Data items
=== Begin Enclosure ===
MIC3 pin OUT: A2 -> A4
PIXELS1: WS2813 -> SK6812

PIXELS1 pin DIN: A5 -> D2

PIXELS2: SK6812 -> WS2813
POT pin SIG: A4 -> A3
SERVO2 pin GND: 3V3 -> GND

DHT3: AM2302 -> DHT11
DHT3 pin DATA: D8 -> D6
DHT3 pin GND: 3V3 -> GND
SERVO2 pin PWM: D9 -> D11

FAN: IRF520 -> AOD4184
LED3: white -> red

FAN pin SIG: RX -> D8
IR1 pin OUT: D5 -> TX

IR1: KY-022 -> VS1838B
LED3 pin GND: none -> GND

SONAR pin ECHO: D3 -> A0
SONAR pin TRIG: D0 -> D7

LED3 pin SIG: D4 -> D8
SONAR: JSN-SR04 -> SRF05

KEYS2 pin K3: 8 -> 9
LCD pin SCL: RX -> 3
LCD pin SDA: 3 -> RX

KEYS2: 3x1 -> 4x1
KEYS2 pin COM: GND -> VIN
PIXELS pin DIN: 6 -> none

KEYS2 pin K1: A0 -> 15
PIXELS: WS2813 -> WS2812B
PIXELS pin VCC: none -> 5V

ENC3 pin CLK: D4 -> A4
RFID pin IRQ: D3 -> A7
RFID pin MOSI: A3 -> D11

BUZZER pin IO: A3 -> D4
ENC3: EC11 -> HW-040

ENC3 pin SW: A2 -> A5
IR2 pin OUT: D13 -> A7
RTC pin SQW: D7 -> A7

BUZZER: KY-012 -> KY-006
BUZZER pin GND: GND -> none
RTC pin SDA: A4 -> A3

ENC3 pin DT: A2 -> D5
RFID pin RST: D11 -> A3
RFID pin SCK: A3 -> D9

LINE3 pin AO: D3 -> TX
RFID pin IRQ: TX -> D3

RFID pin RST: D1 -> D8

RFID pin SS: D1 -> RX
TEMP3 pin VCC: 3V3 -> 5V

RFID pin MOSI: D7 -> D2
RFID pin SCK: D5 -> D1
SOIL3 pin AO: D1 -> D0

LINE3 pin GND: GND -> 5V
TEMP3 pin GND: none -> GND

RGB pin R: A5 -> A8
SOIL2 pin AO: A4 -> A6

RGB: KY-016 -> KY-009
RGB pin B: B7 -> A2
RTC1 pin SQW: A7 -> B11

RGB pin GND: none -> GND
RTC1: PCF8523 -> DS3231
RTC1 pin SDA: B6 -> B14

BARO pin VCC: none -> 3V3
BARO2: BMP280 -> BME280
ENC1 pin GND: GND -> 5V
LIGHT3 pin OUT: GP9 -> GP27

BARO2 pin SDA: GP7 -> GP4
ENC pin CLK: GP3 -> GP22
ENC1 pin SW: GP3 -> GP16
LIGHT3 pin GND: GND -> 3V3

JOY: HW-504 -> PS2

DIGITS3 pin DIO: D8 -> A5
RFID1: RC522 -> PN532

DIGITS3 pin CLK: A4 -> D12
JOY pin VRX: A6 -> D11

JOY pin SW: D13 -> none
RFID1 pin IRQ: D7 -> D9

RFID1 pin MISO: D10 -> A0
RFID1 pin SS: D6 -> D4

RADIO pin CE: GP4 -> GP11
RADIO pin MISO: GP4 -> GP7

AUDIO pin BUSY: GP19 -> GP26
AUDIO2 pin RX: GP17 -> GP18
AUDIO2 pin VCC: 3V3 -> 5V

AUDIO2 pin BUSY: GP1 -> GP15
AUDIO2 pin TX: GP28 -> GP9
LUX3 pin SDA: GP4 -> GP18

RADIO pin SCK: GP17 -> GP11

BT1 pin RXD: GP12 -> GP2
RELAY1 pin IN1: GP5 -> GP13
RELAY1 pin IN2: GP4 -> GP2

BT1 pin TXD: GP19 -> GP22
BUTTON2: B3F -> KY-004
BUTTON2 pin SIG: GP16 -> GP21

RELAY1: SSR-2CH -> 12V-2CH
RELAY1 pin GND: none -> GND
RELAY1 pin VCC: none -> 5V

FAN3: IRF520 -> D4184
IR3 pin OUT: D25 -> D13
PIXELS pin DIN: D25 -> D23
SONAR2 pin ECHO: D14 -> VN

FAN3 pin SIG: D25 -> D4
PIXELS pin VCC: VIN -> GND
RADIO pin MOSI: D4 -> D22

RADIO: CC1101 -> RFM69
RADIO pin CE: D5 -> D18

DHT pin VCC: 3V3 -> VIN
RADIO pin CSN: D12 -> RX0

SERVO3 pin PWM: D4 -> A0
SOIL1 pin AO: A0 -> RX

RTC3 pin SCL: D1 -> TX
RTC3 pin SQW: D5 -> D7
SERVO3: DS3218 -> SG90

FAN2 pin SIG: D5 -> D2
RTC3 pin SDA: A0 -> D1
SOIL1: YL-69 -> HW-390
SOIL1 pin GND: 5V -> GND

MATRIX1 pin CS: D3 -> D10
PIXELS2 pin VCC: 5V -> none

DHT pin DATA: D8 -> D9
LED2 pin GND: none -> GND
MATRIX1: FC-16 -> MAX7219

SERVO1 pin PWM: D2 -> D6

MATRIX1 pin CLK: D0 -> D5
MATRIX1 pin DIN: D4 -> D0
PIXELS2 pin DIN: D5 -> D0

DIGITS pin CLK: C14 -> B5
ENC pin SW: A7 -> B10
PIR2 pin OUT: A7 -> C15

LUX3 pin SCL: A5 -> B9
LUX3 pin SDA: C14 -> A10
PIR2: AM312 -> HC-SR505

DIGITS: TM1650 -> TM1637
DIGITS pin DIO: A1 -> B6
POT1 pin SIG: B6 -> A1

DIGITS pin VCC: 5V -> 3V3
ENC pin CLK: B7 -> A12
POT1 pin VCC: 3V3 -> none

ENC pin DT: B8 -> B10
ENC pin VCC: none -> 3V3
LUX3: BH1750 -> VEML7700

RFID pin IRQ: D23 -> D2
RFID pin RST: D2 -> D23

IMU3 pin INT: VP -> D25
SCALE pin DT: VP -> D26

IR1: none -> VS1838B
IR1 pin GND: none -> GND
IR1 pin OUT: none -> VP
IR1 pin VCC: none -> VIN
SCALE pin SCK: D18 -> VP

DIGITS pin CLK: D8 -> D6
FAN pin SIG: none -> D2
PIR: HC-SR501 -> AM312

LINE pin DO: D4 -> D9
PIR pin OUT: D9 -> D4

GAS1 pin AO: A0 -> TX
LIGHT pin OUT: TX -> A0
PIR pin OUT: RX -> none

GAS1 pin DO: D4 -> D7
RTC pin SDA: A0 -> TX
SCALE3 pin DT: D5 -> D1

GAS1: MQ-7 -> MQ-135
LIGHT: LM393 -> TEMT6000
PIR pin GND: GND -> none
=== End Enclosure ===
*Description of the task*
Return every line from the records above that holds the word "MOSI".

*Answer*
RFID pin MOSI: A3 -> D11
RFID pin MOSI: D7 -> D2
RADIO pin MOSI: D4 -> D22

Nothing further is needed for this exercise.